TASK STATEMENT → Your response should consist of one number, the count of lines below that contain "white".

COLLECTED MATERIAL →
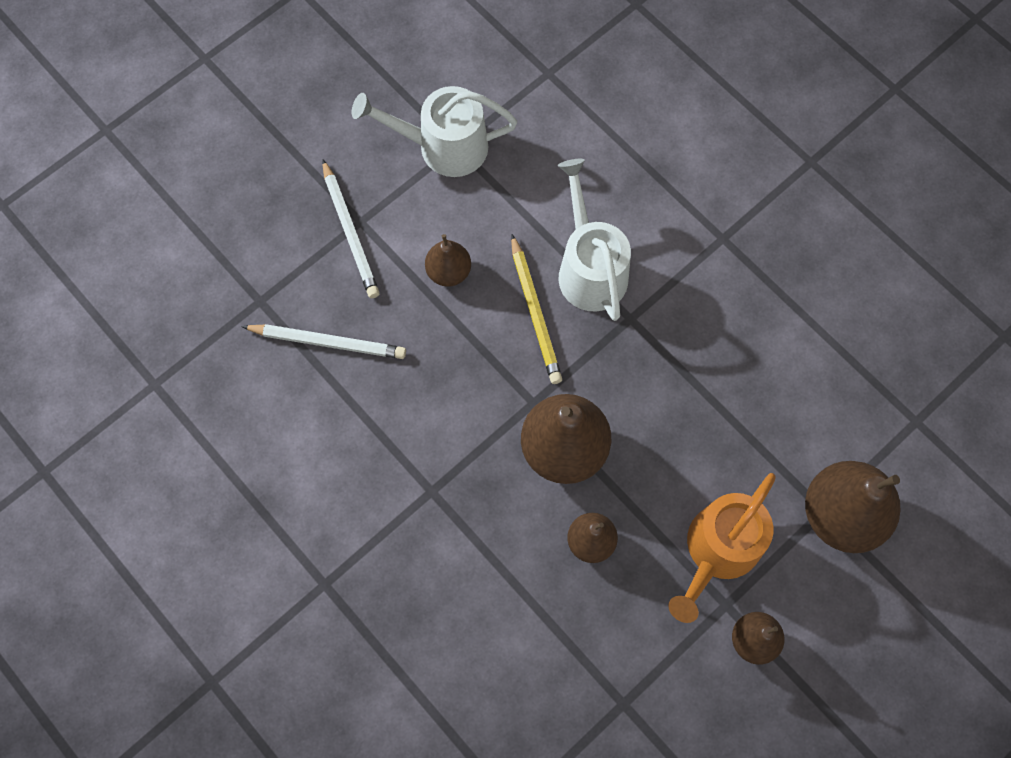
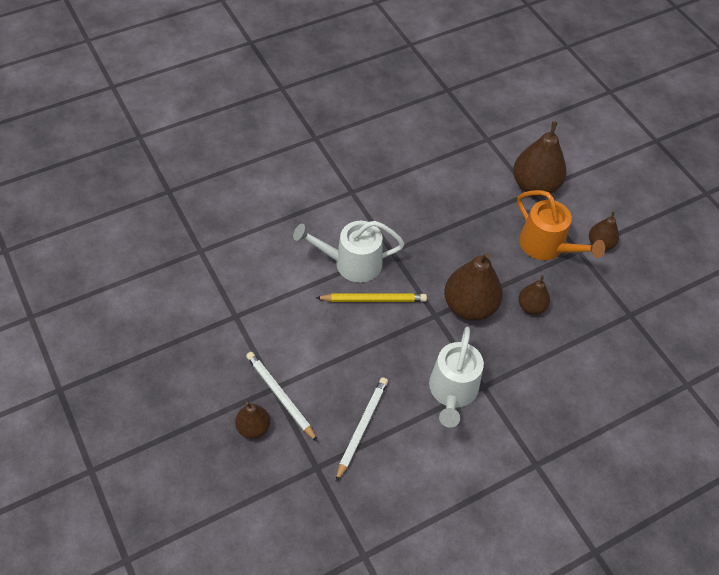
camera: 80 degrees left, 15 degrees down
(350, 232) = (280, 396): white pencil -> white pencil turned 120 degrees counterclockwise
(444, 147) = (233, 324): white watering can -> white watering can (452, 391)
(449, 272) = (330, 342): brown pear -> brown pear (253, 428)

SOLUTION → 2